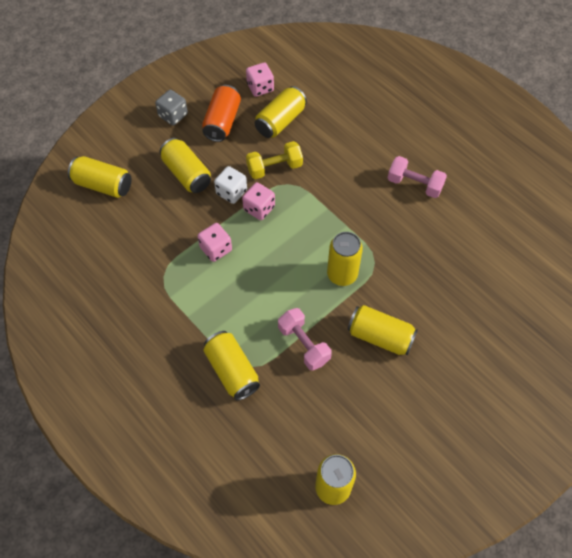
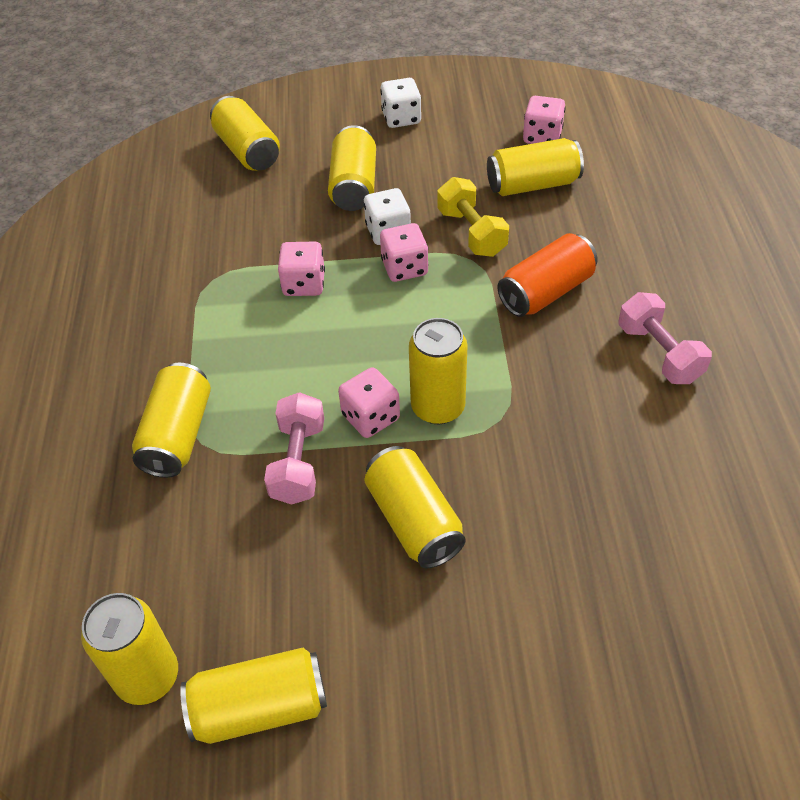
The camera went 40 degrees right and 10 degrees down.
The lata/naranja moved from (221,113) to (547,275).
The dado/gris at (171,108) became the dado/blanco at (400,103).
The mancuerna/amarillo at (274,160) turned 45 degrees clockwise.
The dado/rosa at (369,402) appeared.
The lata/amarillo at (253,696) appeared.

-------

● **Task brief**
Across the data, find each line that has "degrees" in it and copy that line.

● **Written solution**
The camera went 40 degrees right and 10 degrees down.
The mancuerna/amarillo at (274,160) turned 45 degrees clockwise.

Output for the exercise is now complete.